Instructions to follow: Every entry must be echoed exactly.

Supplied material:
• • • •

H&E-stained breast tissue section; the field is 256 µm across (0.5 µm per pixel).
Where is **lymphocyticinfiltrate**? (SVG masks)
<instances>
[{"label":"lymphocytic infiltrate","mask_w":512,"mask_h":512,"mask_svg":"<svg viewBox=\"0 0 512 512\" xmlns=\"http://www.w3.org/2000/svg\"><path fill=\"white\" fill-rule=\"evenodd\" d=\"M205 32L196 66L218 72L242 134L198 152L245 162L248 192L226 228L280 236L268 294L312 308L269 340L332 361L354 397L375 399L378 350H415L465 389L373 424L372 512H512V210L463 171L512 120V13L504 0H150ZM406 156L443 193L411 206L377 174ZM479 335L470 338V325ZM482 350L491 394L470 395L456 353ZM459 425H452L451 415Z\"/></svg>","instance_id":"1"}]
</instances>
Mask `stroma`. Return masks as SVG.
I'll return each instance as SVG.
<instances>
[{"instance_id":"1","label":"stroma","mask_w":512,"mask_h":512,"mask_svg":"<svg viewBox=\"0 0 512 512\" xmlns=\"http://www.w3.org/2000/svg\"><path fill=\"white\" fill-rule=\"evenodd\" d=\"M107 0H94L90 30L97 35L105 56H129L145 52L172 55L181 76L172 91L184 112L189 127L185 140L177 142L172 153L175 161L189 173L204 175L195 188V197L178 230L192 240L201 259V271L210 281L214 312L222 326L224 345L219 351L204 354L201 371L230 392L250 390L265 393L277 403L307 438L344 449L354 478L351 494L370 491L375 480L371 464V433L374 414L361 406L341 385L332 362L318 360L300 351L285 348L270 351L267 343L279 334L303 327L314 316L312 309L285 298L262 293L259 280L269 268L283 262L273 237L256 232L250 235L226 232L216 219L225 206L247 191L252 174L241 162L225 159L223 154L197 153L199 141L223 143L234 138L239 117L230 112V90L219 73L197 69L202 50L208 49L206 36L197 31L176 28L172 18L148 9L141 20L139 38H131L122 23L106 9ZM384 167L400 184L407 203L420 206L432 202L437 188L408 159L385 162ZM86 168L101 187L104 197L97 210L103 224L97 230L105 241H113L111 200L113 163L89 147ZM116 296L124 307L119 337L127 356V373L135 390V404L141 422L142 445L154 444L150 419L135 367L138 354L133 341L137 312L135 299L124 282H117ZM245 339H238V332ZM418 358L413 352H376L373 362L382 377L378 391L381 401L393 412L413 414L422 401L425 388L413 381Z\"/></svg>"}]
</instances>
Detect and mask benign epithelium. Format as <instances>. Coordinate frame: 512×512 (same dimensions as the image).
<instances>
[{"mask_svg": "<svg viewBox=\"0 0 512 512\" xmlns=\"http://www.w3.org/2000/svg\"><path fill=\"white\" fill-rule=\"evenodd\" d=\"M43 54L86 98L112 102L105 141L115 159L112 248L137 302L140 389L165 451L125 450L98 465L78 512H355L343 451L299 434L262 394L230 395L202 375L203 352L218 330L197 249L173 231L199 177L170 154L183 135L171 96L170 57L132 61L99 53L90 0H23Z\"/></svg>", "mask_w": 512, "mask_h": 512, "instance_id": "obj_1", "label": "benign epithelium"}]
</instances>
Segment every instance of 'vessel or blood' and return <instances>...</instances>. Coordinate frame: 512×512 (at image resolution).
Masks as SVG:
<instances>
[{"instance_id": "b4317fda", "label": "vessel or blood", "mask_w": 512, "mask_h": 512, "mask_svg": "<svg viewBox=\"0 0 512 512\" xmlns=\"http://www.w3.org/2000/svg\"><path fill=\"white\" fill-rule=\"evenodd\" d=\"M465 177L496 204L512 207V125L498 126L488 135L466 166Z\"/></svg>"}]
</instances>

• • • •

Solution to this exercise:
H&E-stained breast tissue section; the field is 256 µm across (0.5 µm per pixel).
Where is **lymphocyticinfiltrate**? (SVG masks)
<instances>
[{"label":"lymphocytic infiltrate","mask_w":512,"mask_h":512,"mask_svg":"<svg viewBox=\"0 0 512 512\" xmlns=\"http://www.w3.org/2000/svg\"><path fill=\"white\" fill-rule=\"evenodd\" d=\"M205 32L196 66L218 72L242 134L198 152L245 162L248 192L226 228L280 236L268 294L312 308L269 340L332 361L354 397L375 399L378 350H415L465 389L373 424L372 512H512V210L463 171L512 120V13L504 0H150ZM406 156L443 193L411 206L377 174ZM479 335L470 338V325ZM482 350L491 394L470 395L456 353ZM459 425H452L451 415Z\"/></svg>","instance_id":"1"}]
</instances>
Mask `stroma`. Return masks as SVG.
I'll return each instance as SVG.
<instances>
[{"instance_id":"1","label":"stroma","mask_w":512,"mask_h":512,"mask_svg":"<svg viewBox=\"0 0 512 512\" xmlns=\"http://www.w3.org/2000/svg\"><path fill=\"white\" fill-rule=\"evenodd\" d=\"M107 0H94L90 30L97 35L105 56H129L145 52L172 55L181 76L172 91L184 112L189 127L185 140L177 142L172 153L175 161L189 173L204 175L195 188V197L178 230L192 240L201 259V271L210 281L214 312L222 326L224 345L219 351L204 354L201 371L230 392L250 390L265 393L277 403L307 438L344 449L354 478L351 494L370 491L375 480L371 464V433L374 414L361 406L341 385L332 362L318 360L300 351L285 348L270 351L267 343L279 334L303 327L314 316L312 309L285 298L262 293L259 280L269 268L283 262L273 237L256 232L250 235L226 232L216 219L225 206L247 191L252 174L241 162L225 159L223 154L197 153L199 141L223 143L234 138L239 117L230 112V90L219 73L197 69L202 50L208 49L206 36L197 31L176 28L172 18L148 9L141 20L139 38H131L122 23L106 9ZM384 167L400 184L407 203L420 206L432 202L437 188L408 159L385 162ZM86 168L101 187L104 197L97 210L103 224L97 230L105 241H113L111 200L113 163L89 147ZM116 296L124 307L119 337L127 356V373L135 390V404L141 422L142 445L154 444L150 419L135 367L138 354L133 341L137 312L135 299L124 282H117ZM245 339H238V332ZM418 358L413 352H376L373 362L382 377L378 391L381 401L393 412L413 414L422 401L425 388L413 381Z\"/></svg>"}]
</instances>
Detect and mask benign epithelium. Format as <instances>. Coordinate frame: 512×512 (same dimensions as the image).
<instances>
[{"mask_svg": "<svg viewBox=\"0 0 512 512\" xmlns=\"http://www.w3.org/2000/svg\"><path fill=\"white\" fill-rule=\"evenodd\" d=\"M43 54L86 98L112 102L105 141L115 159L112 248L137 302L140 389L165 451L125 450L98 465L78 512H355L343 451L299 434L262 394L230 395L202 375L203 352L218 330L197 249L173 231L199 177L170 154L183 135L171 96L170 57L132 61L99 53L90 0H23Z\"/></svg>", "mask_w": 512, "mask_h": 512, "instance_id": "obj_1", "label": "benign epithelium"}]
</instances>
Segment every instance of 'vessel or blood' and return <instances>...</instances>. Coordinate frame: 512×512 (at image resolution).
Masks as SVG:
<instances>
[{"instance_id": "b4317fda", "label": "vessel or blood", "mask_w": 512, "mask_h": 512, "mask_svg": "<svg viewBox=\"0 0 512 512\" xmlns=\"http://www.w3.org/2000/svg\"><path fill=\"white\" fill-rule=\"evenodd\" d=\"M465 177L496 204L512 207V125L498 126L488 135L466 166Z\"/></svg>"}]
</instances>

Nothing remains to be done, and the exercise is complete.